» **Exercise details**: When you reach the line in the data below that contains "(310, 503) = (144, 451): turquoise", please start repeating lines exactly, and stop after the line that contains "(329, 152) = (444, 272): purple", repeating nothing else.

» **Dataset entries**:
..............................

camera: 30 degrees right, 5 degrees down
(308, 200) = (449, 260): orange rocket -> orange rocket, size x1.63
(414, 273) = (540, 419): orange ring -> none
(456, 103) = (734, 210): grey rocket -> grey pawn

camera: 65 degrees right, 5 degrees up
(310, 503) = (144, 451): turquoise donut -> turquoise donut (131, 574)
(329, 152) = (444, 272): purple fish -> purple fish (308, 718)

..............................

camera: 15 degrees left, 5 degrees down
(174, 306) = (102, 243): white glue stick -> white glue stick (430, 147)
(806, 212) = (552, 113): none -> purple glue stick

..............................

» **Response to this exercise**:
(310, 503) = (144, 451): turquoise donut -> turquoise donut (131, 574)
(329, 152) = (444, 272): purple fish -> purple fish (308, 718)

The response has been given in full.